* The task:
Reproduce every line of the following records verbatim, preserving each character, each coordinate, and the original line order.

## START Material supplied

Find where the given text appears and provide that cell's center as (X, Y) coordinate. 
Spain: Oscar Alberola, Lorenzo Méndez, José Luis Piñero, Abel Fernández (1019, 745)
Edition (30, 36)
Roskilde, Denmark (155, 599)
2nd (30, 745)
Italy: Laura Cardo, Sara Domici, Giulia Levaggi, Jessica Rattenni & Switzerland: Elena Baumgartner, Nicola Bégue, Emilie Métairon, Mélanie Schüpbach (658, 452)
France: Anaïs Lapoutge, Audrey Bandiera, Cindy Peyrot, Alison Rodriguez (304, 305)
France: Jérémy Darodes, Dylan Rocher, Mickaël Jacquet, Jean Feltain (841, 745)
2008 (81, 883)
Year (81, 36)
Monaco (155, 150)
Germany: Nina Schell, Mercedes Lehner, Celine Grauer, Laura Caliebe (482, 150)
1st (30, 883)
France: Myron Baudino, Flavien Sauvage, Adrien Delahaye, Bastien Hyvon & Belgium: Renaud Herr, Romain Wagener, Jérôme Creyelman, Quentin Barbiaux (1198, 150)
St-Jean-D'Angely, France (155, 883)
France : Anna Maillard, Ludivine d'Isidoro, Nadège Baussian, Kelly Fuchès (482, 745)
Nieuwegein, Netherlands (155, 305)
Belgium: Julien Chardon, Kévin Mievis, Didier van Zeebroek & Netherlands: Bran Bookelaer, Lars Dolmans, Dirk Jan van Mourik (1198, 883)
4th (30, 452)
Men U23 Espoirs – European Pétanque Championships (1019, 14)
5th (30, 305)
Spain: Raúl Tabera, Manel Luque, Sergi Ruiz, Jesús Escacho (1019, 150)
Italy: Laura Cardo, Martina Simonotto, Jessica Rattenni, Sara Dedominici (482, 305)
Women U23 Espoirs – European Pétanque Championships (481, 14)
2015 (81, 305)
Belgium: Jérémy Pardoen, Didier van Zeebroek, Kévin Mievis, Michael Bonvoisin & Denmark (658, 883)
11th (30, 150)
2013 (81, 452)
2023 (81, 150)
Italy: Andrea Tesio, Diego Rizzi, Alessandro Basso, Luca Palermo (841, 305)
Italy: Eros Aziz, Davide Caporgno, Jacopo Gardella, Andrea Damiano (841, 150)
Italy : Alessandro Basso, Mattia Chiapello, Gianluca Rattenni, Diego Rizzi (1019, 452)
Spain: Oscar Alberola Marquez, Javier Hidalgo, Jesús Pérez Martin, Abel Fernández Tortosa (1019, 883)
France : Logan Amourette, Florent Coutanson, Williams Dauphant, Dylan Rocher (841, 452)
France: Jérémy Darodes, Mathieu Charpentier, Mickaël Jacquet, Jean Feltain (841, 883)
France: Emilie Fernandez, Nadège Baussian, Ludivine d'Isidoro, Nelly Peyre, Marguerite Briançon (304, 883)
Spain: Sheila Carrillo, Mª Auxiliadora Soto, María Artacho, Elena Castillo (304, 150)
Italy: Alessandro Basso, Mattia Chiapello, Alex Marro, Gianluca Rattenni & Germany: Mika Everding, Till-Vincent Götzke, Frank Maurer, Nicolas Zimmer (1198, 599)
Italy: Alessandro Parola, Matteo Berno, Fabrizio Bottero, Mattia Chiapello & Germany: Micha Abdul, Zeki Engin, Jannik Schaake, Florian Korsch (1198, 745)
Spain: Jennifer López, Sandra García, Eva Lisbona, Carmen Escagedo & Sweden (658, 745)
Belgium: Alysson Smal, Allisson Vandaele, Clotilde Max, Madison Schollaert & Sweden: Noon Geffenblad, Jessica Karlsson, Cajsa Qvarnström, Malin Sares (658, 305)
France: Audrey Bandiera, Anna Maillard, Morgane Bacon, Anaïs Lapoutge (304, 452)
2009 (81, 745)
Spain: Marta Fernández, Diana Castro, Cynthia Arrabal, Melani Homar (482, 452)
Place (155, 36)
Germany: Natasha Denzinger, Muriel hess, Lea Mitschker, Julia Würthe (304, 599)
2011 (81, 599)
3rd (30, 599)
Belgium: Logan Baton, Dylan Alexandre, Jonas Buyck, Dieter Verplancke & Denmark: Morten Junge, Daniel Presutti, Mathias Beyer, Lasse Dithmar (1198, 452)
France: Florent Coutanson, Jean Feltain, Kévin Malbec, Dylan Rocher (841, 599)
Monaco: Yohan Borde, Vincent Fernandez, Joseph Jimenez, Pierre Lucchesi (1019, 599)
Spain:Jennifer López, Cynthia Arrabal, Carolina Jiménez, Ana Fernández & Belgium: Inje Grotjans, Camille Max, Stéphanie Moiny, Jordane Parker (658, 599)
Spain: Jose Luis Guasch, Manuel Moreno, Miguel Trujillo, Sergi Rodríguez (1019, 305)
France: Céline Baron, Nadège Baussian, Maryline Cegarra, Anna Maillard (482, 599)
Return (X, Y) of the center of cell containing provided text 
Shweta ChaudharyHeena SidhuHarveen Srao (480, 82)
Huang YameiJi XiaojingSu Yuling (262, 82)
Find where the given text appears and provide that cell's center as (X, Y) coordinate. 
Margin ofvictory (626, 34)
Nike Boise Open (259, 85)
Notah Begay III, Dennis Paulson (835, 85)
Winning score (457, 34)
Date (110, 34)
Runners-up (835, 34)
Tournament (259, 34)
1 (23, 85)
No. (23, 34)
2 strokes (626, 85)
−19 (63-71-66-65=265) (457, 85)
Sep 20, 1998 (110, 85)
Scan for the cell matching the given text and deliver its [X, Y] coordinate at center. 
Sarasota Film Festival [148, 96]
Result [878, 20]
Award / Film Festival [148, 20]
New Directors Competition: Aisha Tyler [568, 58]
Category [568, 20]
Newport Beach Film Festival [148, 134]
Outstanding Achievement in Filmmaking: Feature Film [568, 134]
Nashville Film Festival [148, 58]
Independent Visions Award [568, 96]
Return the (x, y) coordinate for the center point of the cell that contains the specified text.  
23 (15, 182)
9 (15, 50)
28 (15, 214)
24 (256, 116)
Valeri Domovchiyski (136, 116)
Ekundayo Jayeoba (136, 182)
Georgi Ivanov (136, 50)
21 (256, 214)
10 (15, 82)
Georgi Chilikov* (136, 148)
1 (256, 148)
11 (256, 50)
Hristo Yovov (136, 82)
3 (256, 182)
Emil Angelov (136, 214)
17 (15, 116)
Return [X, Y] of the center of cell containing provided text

## END Material supplied

* Final answer:
Find where the given text appears and provide that cell's center as (X, Y) coordinate. 
Spain: Oscar Alberola, Lorenzo Méndez, José Luis Piñero, Abel Fernández (1019, 745)
Edition (30, 36)
Roskilde, Denmark (155, 599)
2nd (30, 745)
Italy: Laura Cardo, Sara Domici, Giulia Levaggi, Jessica Rattenni & Switzerland: Elena Baumgartner, Nicola Bégue, Emilie Métairon, Mélanie Schüpbach (658, 452)
France: Anaïs Lapoutge, Audrey Bandiera, Cindy Peyrot, Alison Rodriguez (304, 305)
France: Jérémy Darodes, Dylan Rocher, Mickaël Jacquet, Jean Feltain (841, 745)
2008 (81, 883)
Year (81, 36)
Monaco (155, 150)
Germany: Nina Schell, Mercedes Lehner, Celine Grauer, Laura Caliebe (482, 150)
1st (30, 883)
France: Myron Baudino, Flavien Sauvage, Adrien Delahaye, Bastien Hyvon & Belgium: Renaud Herr, Romain Wagener, Jérôme Creyelman, Quentin Barbiaux (1198, 150)
St-Jean-D'Angely, France (155, 883)
France : Anna Maillard, Ludivine d'Isidoro, Nadège Baussian, Kelly Fuchès (482, 745)
Nieuwegein, Netherlands (155, 305)
Belgium: Julien Chardon, Kévin Mievis, Didier van Zeebroek & Netherlands: Bran Bookelaer, Lars Dolmans, Dirk Jan van Mourik (1198, 883)
4th (30, 452)
Men U23 Espoirs – European Pétanque Championships (1019, 14)
5th (30, 305)
Spain: Raúl Tabera, Manel Luque, Sergi Ruiz, Jesús Escacho (1019, 150)
Italy: Laura Cardo, Martina Simonotto, Jessica Rattenni, Sara Dedominici (482, 305)
Women U23 Espoirs – European Pétanque Championships (481, 14)
2015 (81, 305)
Belgium: Jérémy Pardoen, Didier van Zeebroek, Kévin Mievis, Michael Bonvoisin & Denmark (658, 883)
11th (30, 150)
2013 (81, 452)
2023 (81, 150)
Italy: Andrea Tesio, Diego Rizzi, Alessandro Basso, Luca Palermo (841, 305)
Italy: Eros Aziz, Davide Caporgno, Jacopo Gardella, Andrea Damiano (841, 150)
Italy : Alessandro Basso, Mattia Chiapello, Gianluca Rattenni, Diego Rizzi (1019, 452)
Spain: Oscar Alberola Marquez, Javier Hidalgo, Jesús Pérez Martin, Abel Fernández Tortosa (1019, 883)
France : Logan Amourette, Florent Coutanson, Williams Dauphant, Dylan Rocher (841, 452)
France: Jérémy Darodes, Mathieu Charpentier, Mickaël Jacquet, Jean Feltain (841, 883)
France: Emilie Fernandez, Nadège Baussian, Ludivine d'Isidoro, Nelly Peyre, Marguerite Briançon (304, 883)
Spain: Sheila Carrillo, Mª Auxiliadora Soto, María Artacho, Elena Castillo (304, 150)
Italy: Alessandro Basso, Mattia Chiapello, Alex Marro, Gianluca Rattenni & Germany: Mika Everding, Till-Vincent Götzke, Frank Maurer, Nicolas Zimmer (1198, 599)
Italy: Alessandro Parola, Matteo Berno, Fabrizio Bottero, Mattia Chiapello & Germany: Micha Abdul, Zeki Engin, Jannik Schaake, Florian Korsch (1198, 745)
Spain: Jennifer López, Sandra García, Eva Lisbona, Carmen Escagedo & Sweden (658, 745)
Belgium: Alysson Smal, Allisson Vandaele, Clotilde Max, Madison Schollaert & Sweden: Noon Geffenblad, Jessica Karlsson, Cajsa Qvarnström, Malin Sares (658, 305)
France: Audrey Bandiera, Anna Maillard, Morgane Bacon, Anaïs Lapoutge (304, 452)
2009 (81, 745)
Spain: Marta Fernández, Diana Castro, Cynthia Arrabal, Melani Homar (482, 452)
Place (155, 36)
Germany: Natasha Denzinger, Muriel hess, Lea Mitschker, Julia Würthe (304, 599)
2011 (81, 599)
3rd (30, 599)
Belgium: Logan Baton, Dylan Alexandre, Jonas Buyck, Dieter Verplancke & Denmark: Morten Junge, Daniel Presutti, Mathias Beyer, Lasse Dithmar (1198, 452)
France: Florent Coutanson, Jean Feltain, Kévin Malbec, Dylan Rocher (841, 599)
Monaco: Yohan Borde, Vincent Fernandez, Joseph Jimenez, Pierre Lucchesi (1019, 599)
Spain:Jennifer López, Cynthia Arrabal, Carolina Jiménez, Ana Fernández & Belgium: Inje Grotjans, Camille Max, Stéphanie Moiny, Jordane Parker (658, 599)
Spain: Jose Luis Guasch, Manuel Moreno, Miguel Trujillo, Sergi Rodríguez (1019, 305)
France: Céline Baron, Nadège Baussian, Maryline Cegarra, Anna Maillard (482, 599)
Return (X, Y) of the center of cell containing provided text 
Shweta ChaudharyHeena SidhuHarveen Srao (480, 82)
Huang YameiJi XiaojingSu Yuling (262, 82)
Find where the given text appears and provide that cell's center as (X, Y) coordinate. 
Margin ofvictory (626, 34)
Nike Boise Open (259, 85)
Notah Begay III, Dennis Paulson (835, 85)
Winning score (457, 34)
Date (110, 34)
Runners-up (835, 34)
Tournament (259, 34)
1 (23, 85)
No. (23, 34)
2 strokes (626, 85)
−19 (63-71-66-65=265) (457, 85)
Sep 20, 1998 (110, 85)
Scan for the cell matching the given text and deliver its [X, Y] coordinate at center. 
Sarasota Film Festival [148, 96]
Result [878, 20]
Award / Film Festival [148, 20]
New Directors Competition: Aisha Tyler [568, 58]
Category [568, 20]
Newport Beach Film Festival [148, 134]
Outstanding Achievement in Filmmaking: Feature Film [568, 134]
Nashville Film Festival [148, 58]
Independent Visions Award [568, 96]
Return the (x, y) coordinate for the center point of the cell that contains the specified text.  
23 (15, 182)
9 (15, 50)
28 (15, 214)
24 (256, 116)
Valeri Domovchiyski (136, 116)
Ekundayo Jayeoba (136, 182)
Georgi Ivanov (136, 50)
21 (256, 214)
10 (15, 82)
Georgi Chilikov* (136, 148)
1 (256, 148)
11 (256, 50)
Hristo Yovov (136, 82)
3 (256, 182)
Emil Angelov (136, 214)
17 (15, 116)
Return [X, Y] of the center of cell containing provided text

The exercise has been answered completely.